## Problem statement
For the entries that follow, restate word for word the line containing "gray triangle: (306, 267)", the line containing "blue L-shape: (298, 499)", and every line that lies between them.

## Records shown
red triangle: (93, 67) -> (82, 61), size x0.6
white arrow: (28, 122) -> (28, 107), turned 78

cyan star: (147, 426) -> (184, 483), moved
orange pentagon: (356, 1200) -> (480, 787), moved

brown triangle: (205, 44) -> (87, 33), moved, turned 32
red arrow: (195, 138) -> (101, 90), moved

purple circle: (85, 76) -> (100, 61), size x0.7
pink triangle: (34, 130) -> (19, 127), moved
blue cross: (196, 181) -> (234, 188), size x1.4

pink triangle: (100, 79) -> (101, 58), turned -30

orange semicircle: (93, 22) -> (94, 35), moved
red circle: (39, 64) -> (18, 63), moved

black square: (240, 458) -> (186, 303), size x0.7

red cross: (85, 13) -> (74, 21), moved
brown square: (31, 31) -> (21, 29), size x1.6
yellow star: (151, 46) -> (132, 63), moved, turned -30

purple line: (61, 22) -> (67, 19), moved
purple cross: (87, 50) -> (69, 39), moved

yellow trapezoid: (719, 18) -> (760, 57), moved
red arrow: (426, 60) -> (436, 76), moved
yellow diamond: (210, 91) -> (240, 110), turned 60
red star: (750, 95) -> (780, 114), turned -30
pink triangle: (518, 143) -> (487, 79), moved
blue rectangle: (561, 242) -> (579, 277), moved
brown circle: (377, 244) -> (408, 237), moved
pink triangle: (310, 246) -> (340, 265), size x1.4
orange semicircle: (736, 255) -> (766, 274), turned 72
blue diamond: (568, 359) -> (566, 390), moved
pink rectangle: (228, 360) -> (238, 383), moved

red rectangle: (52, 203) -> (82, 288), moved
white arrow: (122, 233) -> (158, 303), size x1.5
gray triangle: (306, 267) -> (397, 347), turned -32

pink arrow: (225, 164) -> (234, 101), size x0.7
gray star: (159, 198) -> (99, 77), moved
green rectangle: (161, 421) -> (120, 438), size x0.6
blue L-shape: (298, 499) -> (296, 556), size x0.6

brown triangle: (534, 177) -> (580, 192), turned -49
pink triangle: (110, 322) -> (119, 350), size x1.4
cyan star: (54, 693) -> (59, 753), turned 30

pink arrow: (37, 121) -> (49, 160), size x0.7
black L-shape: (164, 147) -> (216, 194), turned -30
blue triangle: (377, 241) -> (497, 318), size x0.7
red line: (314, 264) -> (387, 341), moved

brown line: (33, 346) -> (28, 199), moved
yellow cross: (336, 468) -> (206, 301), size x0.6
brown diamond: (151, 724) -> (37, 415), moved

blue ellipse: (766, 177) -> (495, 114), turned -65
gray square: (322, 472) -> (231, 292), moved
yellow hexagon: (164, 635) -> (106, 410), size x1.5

## Solution to the problem
gray triangle: (306, 267) -> (397, 347), turned -32

pink arrow: (225, 164) -> (234, 101), size x0.7
gray star: (159, 198) -> (99, 77), moved
green rectangle: (161, 421) -> (120, 438), size x0.6
blue L-shape: (298, 499) -> (296, 556), size x0.6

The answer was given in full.